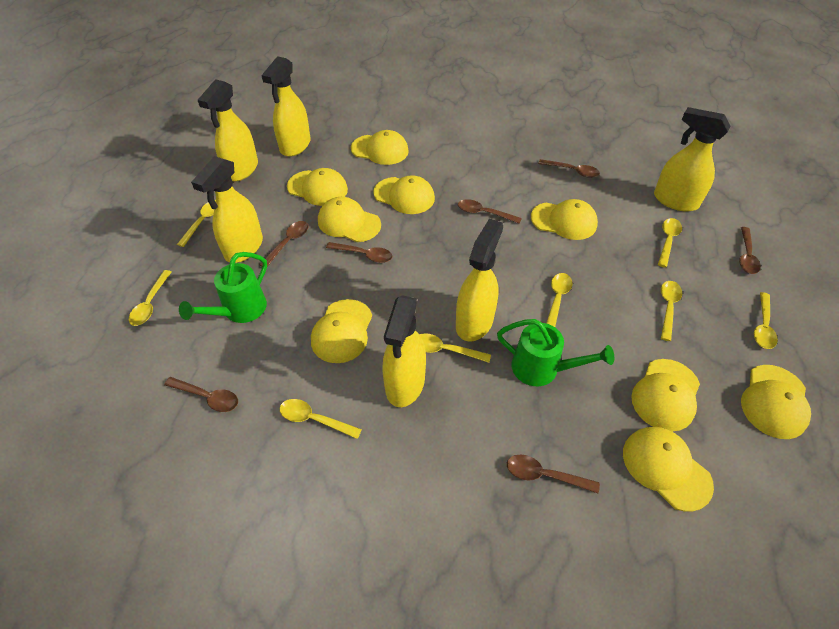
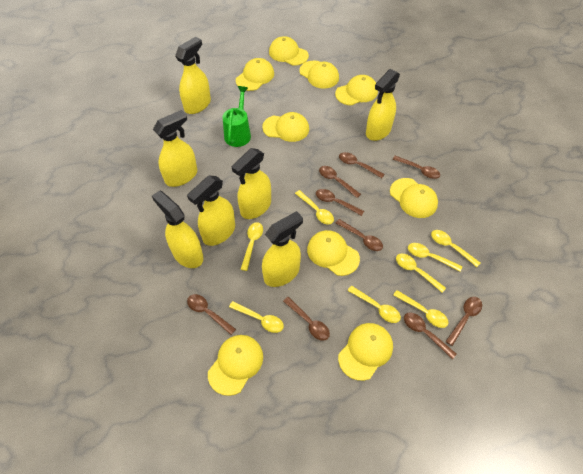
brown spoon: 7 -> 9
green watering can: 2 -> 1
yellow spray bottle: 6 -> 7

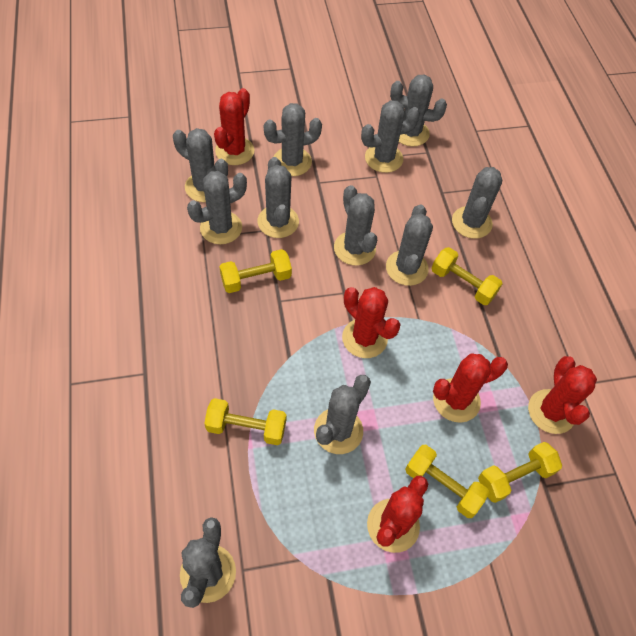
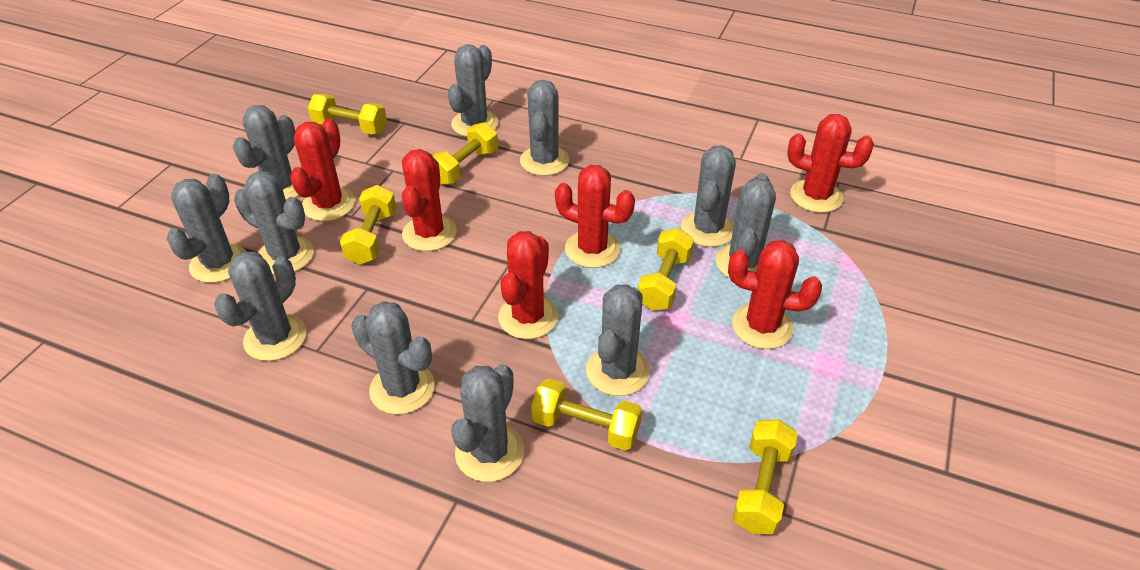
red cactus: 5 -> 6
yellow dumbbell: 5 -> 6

═══

Exactly as written, give the entries above again, with no images.

brown spoon: 7 -> 9
green watering can: 2 -> 1
yellow spray bottle: 6 -> 7

red cactus: 5 -> 6
yellow dumbbell: 5 -> 6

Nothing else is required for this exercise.